▼

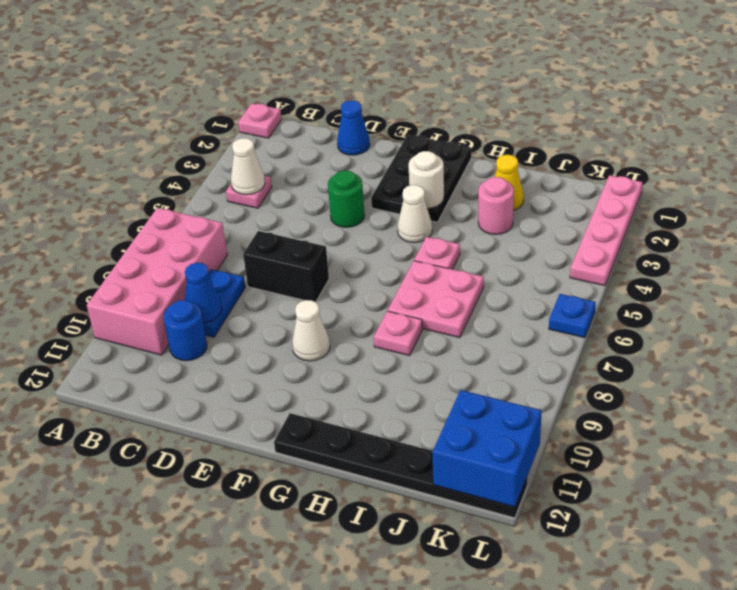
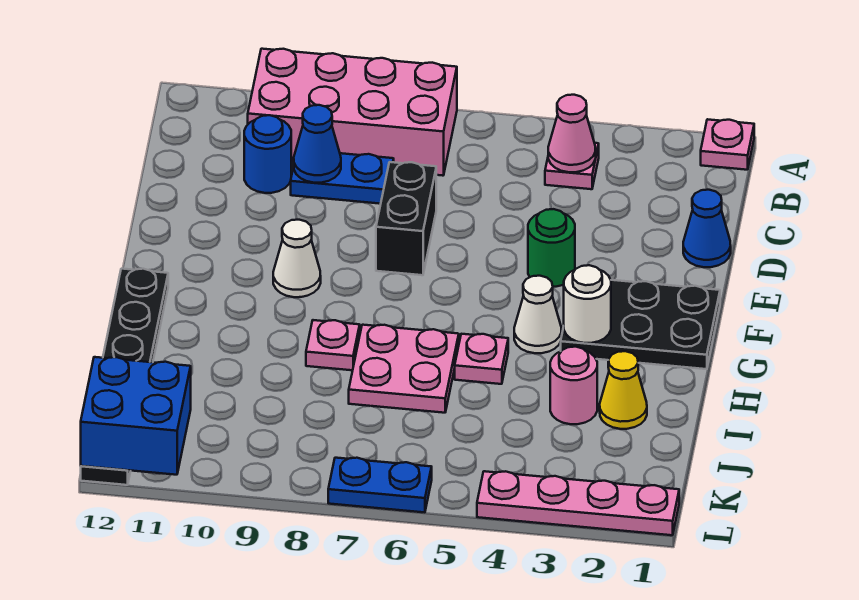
white cone B4 level 2 -> pink cone B4 level 2
blue plate L6 level 1 -> blue plate L6:L7 level 1

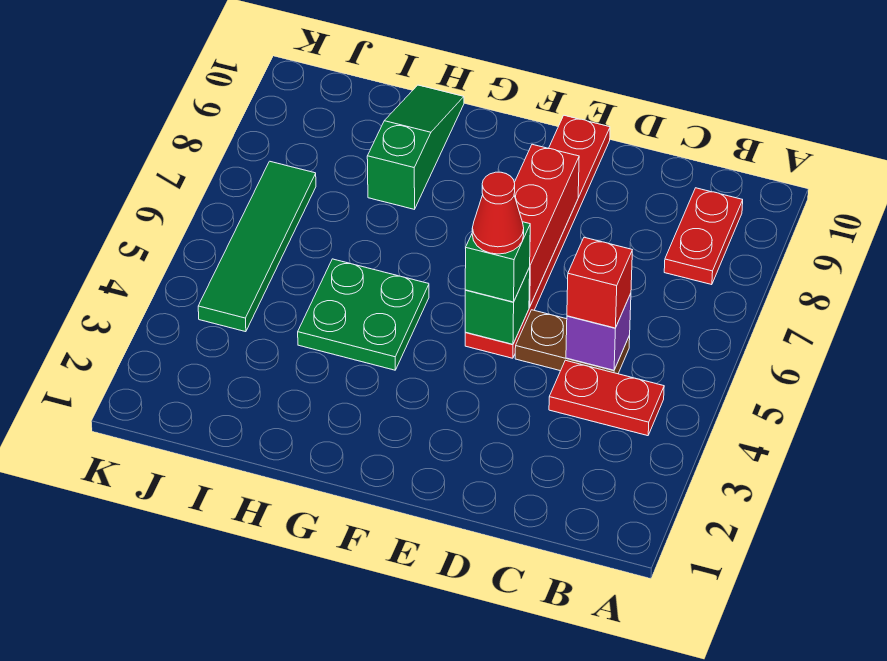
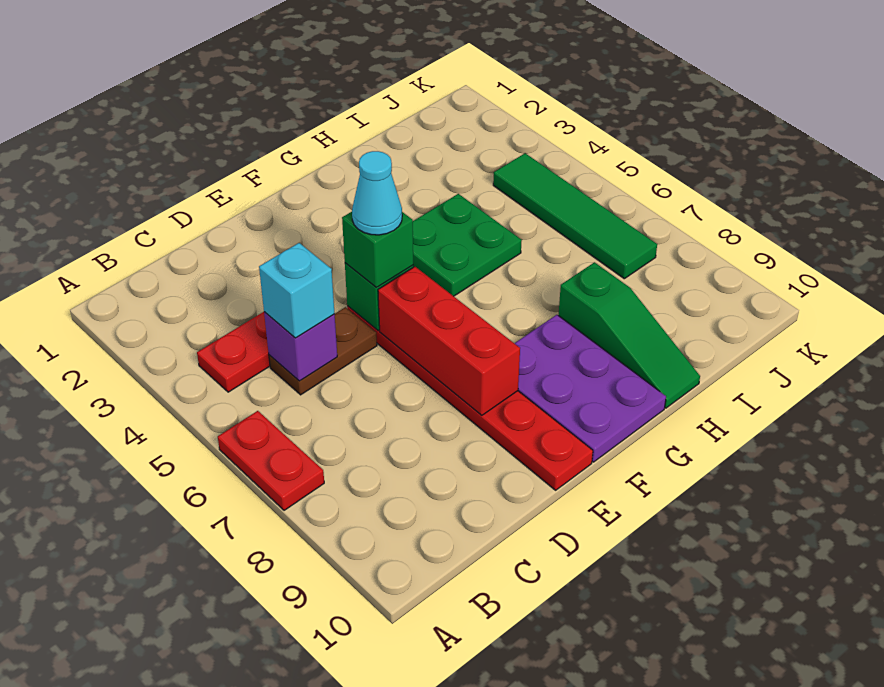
red plate B8:B9 level 1 -> red plate A6:A7 level 1
red brick C5 level 3 -> cyan brick C5 level 3
red cone E5 level 4 -> cyan cone E5 level 4
none -> purple plate F8:G10 level 1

▲

• [Assignment]: Tally the lines of the entries that include the word "plate" and give only the total.

• [Exercise solution]: 3